(Dataset excerpts)
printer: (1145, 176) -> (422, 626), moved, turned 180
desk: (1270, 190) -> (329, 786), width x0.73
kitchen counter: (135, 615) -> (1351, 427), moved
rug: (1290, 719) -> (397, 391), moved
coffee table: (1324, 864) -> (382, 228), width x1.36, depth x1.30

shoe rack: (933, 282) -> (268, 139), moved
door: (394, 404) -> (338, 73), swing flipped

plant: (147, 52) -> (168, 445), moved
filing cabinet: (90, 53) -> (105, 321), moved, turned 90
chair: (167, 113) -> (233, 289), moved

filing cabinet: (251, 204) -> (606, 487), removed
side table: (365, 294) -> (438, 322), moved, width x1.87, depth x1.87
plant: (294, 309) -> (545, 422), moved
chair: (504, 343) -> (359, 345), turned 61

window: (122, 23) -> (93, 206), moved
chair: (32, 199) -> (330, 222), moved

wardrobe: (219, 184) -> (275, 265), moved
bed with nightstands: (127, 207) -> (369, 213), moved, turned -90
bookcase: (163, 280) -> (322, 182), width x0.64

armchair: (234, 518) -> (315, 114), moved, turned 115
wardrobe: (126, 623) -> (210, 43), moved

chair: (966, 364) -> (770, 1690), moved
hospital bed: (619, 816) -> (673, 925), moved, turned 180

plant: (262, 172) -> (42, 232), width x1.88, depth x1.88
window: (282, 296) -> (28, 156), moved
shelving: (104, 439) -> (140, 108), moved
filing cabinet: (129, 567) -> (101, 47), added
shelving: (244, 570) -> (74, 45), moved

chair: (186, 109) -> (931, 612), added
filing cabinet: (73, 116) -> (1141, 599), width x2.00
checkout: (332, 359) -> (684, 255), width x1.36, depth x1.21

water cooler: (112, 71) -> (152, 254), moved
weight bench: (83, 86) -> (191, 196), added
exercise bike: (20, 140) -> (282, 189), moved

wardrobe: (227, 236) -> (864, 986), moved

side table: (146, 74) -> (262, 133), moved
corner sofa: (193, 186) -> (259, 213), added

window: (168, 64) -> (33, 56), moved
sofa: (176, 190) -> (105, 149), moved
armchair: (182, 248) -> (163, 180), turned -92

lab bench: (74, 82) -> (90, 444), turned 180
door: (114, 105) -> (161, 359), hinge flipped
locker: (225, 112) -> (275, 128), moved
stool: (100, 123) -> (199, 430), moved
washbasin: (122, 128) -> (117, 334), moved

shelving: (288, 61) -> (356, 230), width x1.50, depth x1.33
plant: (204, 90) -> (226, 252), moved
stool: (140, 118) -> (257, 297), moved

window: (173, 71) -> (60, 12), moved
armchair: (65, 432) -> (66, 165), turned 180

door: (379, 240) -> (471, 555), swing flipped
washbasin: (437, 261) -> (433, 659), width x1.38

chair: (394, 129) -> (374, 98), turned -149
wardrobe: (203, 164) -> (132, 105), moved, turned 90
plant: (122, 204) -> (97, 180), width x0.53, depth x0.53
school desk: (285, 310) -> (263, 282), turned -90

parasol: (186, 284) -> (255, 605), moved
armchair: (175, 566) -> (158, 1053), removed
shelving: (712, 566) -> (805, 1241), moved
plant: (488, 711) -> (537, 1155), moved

EXERCISE REQUIREMENTS:
Each entry above should be repeated exactly, with no line left out.

SOLUTION FOR THIS PROBLEM:
printer: (1145, 176) -> (422, 626), moved, turned 180
desk: (1270, 190) -> (329, 786), width x0.73
kitchen counter: (135, 615) -> (1351, 427), moved
rug: (1290, 719) -> (397, 391), moved
coffee table: (1324, 864) -> (382, 228), width x1.36, depth x1.30

shoe rack: (933, 282) -> (268, 139), moved
door: (394, 404) -> (338, 73), swing flipped

plant: (147, 52) -> (168, 445), moved
filing cabinet: (90, 53) -> (105, 321), moved, turned 90
chair: (167, 113) -> (233, 289), moved

filing cabinet: (251, 204) -> (606, 487), removed
side table: (365, 294) -> (438, 322), moved, width x1.87, depth x1.87
plant: (294, 309) -> (545, 422), moved
chair: (504, 343) -> (359, 345), turned 61

window: (122, 23) -> (93, 206), moved
chair: (32, 199) -> (330, 222), moved

wardrobe: (219, 184) -> (275, 265), moved
bed with nightstands: (127, 207) -> (369, 213), moved, turned -90
bookcase: (163, 280) -> (322, 182), width x0.64

armchair: (234, 518) -> (315, 114), moved, turned 115
wardrobe: (126, 623) -> (210, 43), moved

chair: (966, 364) -> (770, 1690), moved
hospital bed: (619, 816) -> (673, 925), moved, turned 180

plant: (262, 172) -> (42, 232), width x1.88, depth x1.88
window: (282, 296) -> (28, 156), moved
shelving: (104, 439) -> (140, 108), moved
filing cabinet: (129, 567) -> (101, 47), added
shelving: (244, 570) -> (74, 45), moved

chair: (186, 109) -> (931, 612), added
filing cabinet: (73, 116) -> (1141, 599), width x2.00
checkout: (332, 359) -> (684, 255), width x1.36, depth x1.21

water cooler: (112, 71) -> (152, 254), moved
weight bench: (83, 86) -> (191, 196), added
exercise bike: (20, 140) -> (282, 189), moved

wardrobe: (227, 236) -> (864, 986), moved

side table: (146, 74) -> (262, 133), moved
corner sofa: (193, 186) -> (259, 213), added

window: (168, 64) -> (33, 56), moved
sofa: (176, 190) -> (105, 149), moved
armchair: (182, 248) -> (163, 180), turned -92

lab bench: (74, 82) -> (90, 444), turned 180
door: (114, 105) -> (161, 359), hinge flipped
locker: (225, 112) -> (275, 128), moved
stool: (100, 123) -> (199, 430), moved
washbasin: (122, 128) -> (117, 334), moved

shelving: (288, 61) -> (356, 230), width x1.50, depth x1.33
plant: (204, 90) -> (226, 252), moved
stool: (140, 118) -> (257, 297), moved

window: (173, 71) -> (60, 12), moved
armchair: (65, 432) -> (66, 165), turned 180

door: (379, 240) -> (471, 555), swing flipped
washbasin: (437, 261) -> (433, 659), width x1.38

chair: (394, 129) -> (374, 98), turned -149
wardrobe: (203, 164) -> (132, 105), moved, turned 90
plant: (122, 204) -> (97, 180), width x0.53, depth x0.53
school desk: (285, 310) -> (263, 282), turned -90

parasol: (186, 284) -> (255, 605), moved
armchair: (175, 566) -> (158, 1053), removed
shelving: (712, 566) -> (805, 1241), moved
plant: (488, 711) -> (537, 1155), moved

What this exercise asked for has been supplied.